─── Supplied material ───

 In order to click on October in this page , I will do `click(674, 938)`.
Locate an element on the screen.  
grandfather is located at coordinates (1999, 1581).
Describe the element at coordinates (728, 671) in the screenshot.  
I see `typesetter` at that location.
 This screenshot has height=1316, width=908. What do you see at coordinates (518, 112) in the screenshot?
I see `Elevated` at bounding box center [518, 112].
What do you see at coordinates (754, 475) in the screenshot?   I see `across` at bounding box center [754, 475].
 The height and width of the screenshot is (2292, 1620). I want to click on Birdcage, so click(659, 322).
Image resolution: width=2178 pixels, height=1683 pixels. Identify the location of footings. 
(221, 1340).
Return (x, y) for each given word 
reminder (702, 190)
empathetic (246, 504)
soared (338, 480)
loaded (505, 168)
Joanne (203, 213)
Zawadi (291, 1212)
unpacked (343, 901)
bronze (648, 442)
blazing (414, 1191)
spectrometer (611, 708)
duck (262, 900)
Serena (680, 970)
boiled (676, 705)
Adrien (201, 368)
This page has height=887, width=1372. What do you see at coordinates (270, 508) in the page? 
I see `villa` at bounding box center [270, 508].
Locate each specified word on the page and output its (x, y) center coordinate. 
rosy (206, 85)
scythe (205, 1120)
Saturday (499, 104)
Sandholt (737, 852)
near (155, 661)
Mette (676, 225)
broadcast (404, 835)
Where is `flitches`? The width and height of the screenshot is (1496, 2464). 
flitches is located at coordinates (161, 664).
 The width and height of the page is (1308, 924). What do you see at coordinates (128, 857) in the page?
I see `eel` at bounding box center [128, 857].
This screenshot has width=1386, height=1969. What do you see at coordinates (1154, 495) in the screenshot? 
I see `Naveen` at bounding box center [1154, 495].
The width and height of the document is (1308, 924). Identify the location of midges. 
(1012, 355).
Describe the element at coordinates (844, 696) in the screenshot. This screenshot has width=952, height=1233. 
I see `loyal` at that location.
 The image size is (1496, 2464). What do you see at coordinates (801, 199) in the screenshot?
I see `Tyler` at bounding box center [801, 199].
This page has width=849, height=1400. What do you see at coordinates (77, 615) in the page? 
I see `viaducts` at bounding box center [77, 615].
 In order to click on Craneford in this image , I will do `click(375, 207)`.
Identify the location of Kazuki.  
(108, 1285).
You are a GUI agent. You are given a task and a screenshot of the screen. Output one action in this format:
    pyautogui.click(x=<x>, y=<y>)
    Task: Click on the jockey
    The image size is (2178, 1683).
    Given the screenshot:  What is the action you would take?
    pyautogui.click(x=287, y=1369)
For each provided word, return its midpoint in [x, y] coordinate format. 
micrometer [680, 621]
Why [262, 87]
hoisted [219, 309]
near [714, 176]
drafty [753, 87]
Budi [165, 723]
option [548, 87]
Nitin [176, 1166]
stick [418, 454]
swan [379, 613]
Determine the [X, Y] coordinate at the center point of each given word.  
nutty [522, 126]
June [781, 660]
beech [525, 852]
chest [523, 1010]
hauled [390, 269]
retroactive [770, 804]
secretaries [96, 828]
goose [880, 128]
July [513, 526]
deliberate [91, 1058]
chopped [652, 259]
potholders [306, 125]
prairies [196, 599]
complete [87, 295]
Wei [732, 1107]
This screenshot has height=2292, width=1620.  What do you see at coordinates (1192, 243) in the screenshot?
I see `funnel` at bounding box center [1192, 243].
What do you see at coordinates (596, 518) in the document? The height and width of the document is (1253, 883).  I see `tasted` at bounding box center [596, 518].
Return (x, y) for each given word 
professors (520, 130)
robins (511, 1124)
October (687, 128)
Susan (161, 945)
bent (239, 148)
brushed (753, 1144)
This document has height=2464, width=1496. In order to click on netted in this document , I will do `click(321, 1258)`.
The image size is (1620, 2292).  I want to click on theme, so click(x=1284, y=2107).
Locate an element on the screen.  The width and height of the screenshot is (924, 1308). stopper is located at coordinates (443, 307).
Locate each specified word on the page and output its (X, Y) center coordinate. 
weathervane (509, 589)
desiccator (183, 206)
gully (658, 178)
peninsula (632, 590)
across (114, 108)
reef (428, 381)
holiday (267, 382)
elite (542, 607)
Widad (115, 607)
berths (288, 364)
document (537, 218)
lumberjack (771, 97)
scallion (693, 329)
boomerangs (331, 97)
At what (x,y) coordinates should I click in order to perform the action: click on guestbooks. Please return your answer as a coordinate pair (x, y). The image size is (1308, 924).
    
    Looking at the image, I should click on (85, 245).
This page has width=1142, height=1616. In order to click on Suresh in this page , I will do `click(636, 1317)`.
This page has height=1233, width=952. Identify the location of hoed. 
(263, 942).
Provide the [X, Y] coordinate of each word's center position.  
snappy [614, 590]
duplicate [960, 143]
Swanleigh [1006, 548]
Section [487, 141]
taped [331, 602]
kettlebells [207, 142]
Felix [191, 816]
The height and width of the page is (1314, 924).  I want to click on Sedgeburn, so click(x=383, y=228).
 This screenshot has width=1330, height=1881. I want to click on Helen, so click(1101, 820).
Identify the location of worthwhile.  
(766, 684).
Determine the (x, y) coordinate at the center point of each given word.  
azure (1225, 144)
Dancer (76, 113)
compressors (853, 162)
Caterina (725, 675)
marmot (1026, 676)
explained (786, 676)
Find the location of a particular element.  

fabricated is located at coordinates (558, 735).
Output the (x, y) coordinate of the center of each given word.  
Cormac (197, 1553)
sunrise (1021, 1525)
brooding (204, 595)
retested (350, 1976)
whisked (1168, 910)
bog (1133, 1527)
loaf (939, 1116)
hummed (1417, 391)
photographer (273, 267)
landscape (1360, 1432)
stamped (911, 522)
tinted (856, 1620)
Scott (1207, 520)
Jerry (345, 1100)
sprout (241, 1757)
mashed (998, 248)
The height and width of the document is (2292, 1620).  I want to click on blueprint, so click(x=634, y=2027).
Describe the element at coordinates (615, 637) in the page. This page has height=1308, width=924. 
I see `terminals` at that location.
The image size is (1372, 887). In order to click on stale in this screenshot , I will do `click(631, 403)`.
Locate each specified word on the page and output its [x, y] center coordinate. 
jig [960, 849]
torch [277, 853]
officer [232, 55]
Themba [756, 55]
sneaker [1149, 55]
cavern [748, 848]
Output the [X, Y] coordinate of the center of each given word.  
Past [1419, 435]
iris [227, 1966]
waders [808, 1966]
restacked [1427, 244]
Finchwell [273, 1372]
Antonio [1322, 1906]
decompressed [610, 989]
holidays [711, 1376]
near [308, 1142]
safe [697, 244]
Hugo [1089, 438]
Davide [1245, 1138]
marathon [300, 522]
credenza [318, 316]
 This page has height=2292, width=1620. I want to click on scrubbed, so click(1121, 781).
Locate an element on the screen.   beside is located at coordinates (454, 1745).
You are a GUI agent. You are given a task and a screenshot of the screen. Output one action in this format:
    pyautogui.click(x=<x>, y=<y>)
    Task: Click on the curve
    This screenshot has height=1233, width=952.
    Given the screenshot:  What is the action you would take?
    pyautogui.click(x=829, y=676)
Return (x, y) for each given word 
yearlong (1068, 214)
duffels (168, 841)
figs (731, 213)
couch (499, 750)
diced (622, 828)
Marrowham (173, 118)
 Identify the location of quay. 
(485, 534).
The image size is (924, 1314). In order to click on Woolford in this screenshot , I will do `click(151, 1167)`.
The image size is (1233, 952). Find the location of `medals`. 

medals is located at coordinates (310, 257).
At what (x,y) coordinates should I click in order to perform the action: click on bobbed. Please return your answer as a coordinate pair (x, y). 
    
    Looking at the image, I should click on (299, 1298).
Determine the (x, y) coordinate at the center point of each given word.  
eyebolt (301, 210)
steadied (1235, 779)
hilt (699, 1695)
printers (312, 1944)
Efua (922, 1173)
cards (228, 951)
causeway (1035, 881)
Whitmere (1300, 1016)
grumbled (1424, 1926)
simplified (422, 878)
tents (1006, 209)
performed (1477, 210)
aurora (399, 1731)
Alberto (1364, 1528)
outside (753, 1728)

───

- _The request_
Reproduce the records as a numbered list without blank lines, starting at the line containing "This page has width=849, height=1400." and ending at the line containing "brushed (753, 1144)", both included.

- _Problem solution_
1. This page has width=849, height=1400. What do you see at coordinates (77, 615) in the page? 
2. I see `viaducts` at bounding box center [77, 615].
3.  In order to click on Craneford in this image , I will do `click(375, 207)`.
4. Identify the location of Kazuki.  
5. (108, 1285).
6. You are a GUI agent. You are given a task and a screenshot of the screen. Output one action in this format:
7.     pyautogui.click(x=<x>, y=<y>)
8.     Task: Click on the jockey
9.     The image size is (2178, 1683).
10.     Given the screenshot:  What is the action you would take?
11.     pyautogui.click(x=287, y=1369)
12. For each provided word, return its midpoint in [x, y] coordinate format. 
13. micrometer [680, 621]
14. Why [262, 87]
15. hoisted [219, 309]
16. near [714, 176]
17. drafty [753, 87]
18. Budi [165, 723]
19. option [548, 87]
20. Nitin [176, 1166]
21. stick [418, 454]
22. swan [379, 613]
23. Determine the [X, Y] coordinate at the center point of each given word.  
24. nutty [522, 126]
25. June [781, 660]
26. beech [525, 852]
27. chest [523, 1010]
28. hauled [390, 269]
29. retroactive [770, 804]
30. secretaries [96, 828]
31. goose [880, 128]
32. July [513, 526]
33. deliberate [91, 1058]
34. chopped [652, 259]
35. potholders [306, 125]
36. prairies [196, 599]
37. complete [87, 295]
38. Wei [732, 1107]
39. This screenshot has height=2292, width=1620.  What do you see at coordinates (1192, 243) in the screenshot?
40. I see `funnel` at bounding box center [1192, 243].
41. What do you see at coordinates (596, 518) in the document? The height and width of the document is (1253, 883).  I see `tasted` at bounding box center [596, 518].
42. Return (x, y) for each given word 
43. professors (520, 130)
44. robins (511, 1124)
45. October (687, 128)
46. Susan (161, 945)
47. bent (239, 148)
48. brushed (753, 1144)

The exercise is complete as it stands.